Provided data:
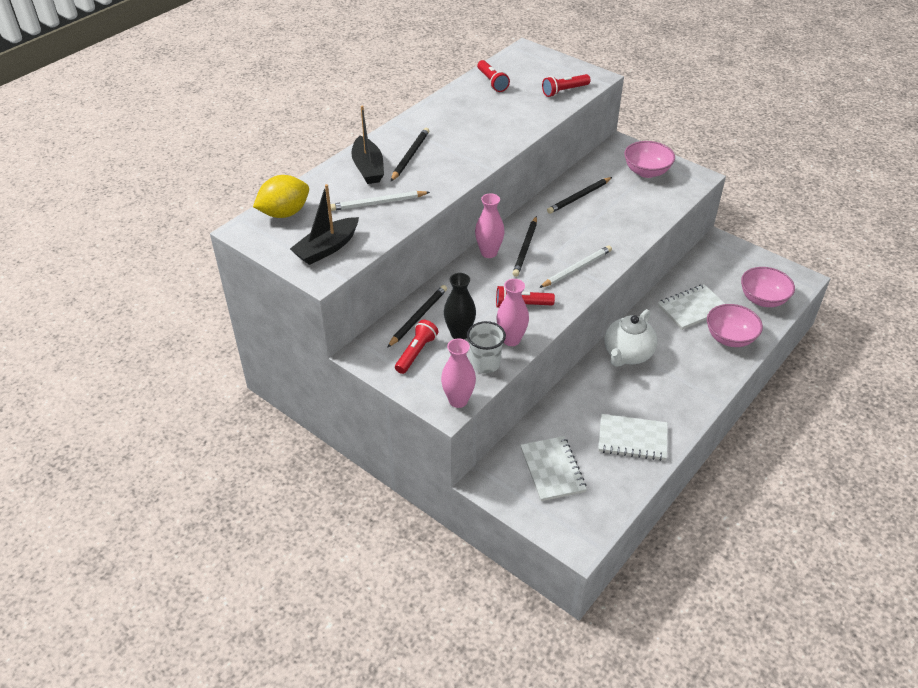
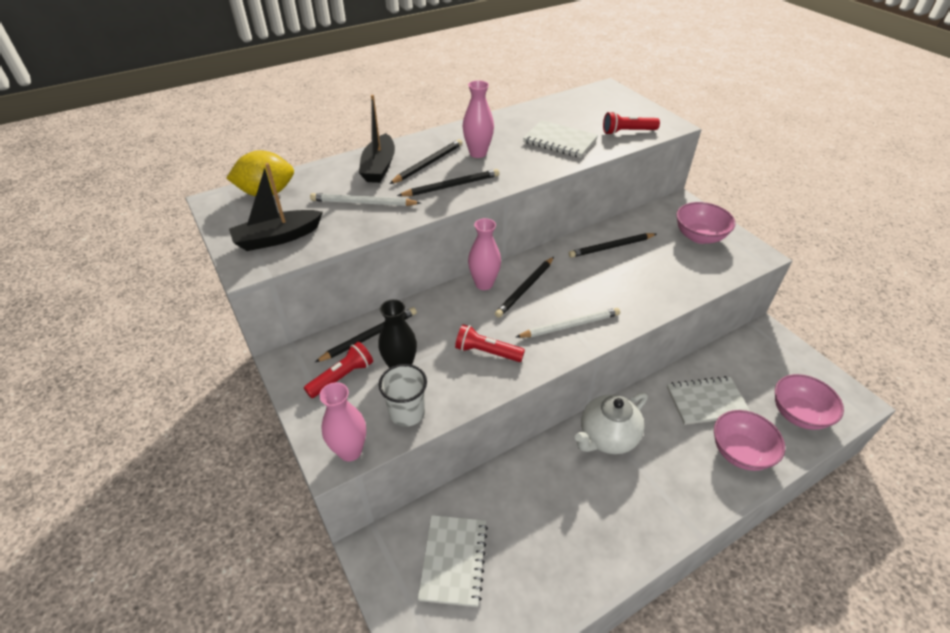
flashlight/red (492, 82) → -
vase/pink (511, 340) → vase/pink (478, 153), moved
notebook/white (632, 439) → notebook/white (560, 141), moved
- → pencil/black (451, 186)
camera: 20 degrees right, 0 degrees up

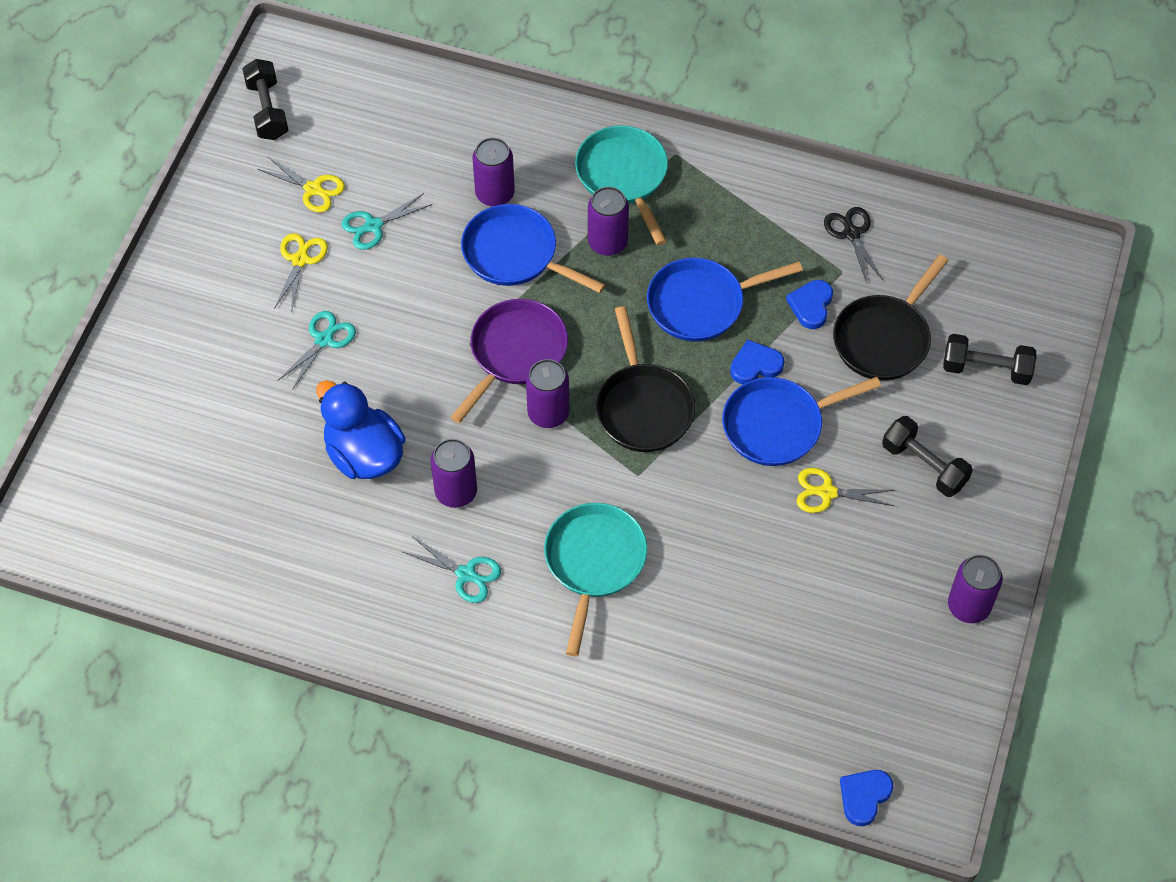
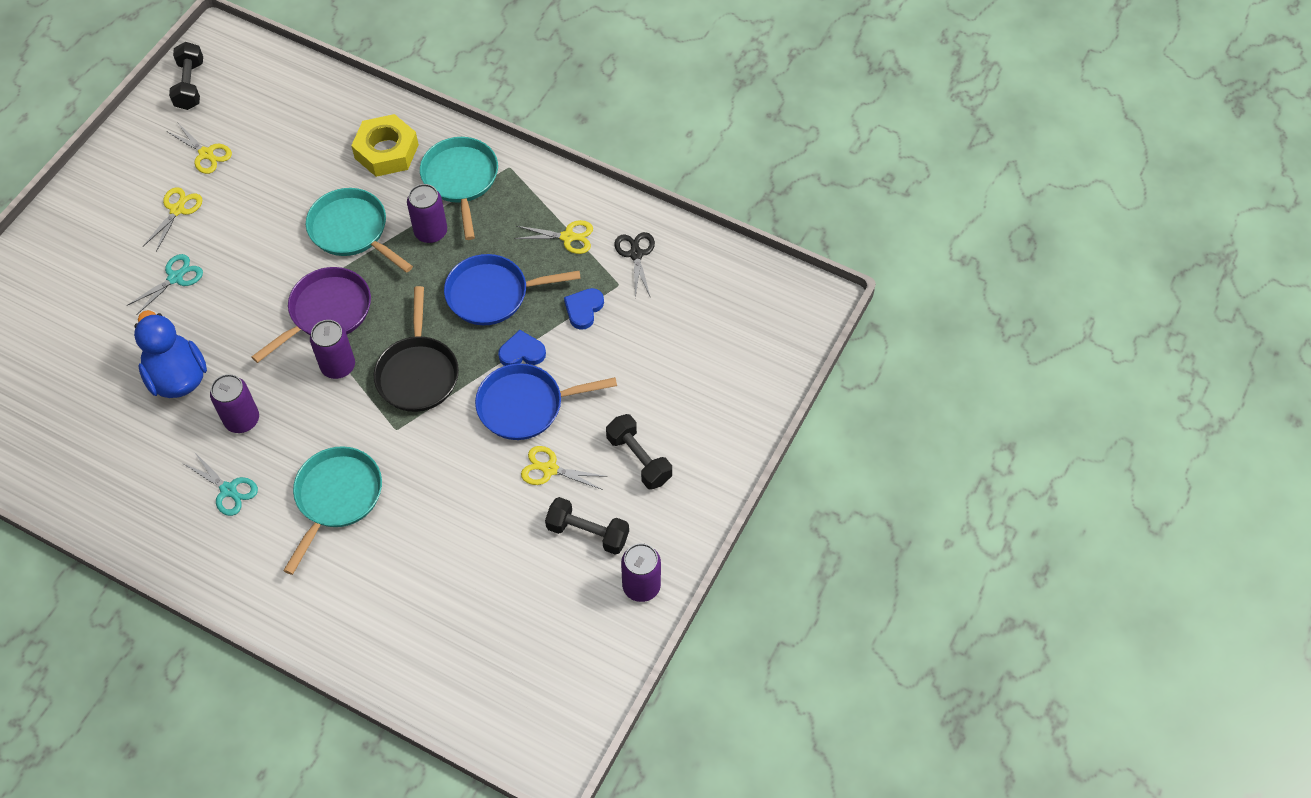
can/purple (495, 194) → -
scissors/turquoise (373, 226) → -
pan/blue (515, 254) → pan/turquoise (352, 231)
pan/black (884, 338) → -
dumbbell/black (986, 369) → dumbbell/black (587, 533), moved
heart/blue (864, 796) → -
- → nut/yellow (386, 151)
- → scissors/yellow (568, 237)
camera: 10 degrees right, 0 degrees up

Requirement:
Begin with the line containing "- → pencil/black (451, 186)" and end with the last line of the material above; return exactly those lines, both ends included, and omit all pictures.

Solution to the exercise:
- → pencil/black (451, 186)
camera: 20 degrees right, 0 degrees up

can/purple (495, 194) → -
scissors/turquoise (373, 226) → -
pan/blue (515, 254) → pan/turquoise (352, 231)
pan/black (884, 338) → -
dumbbell/black (986, 369) → dumbbell/black (587, 533), moved
heart/blue (864, 796) → -
- → nut/yellow (386, 151)
- → scissors/yellow (568, 237)
camera: 10 degrees right, 0 degrees up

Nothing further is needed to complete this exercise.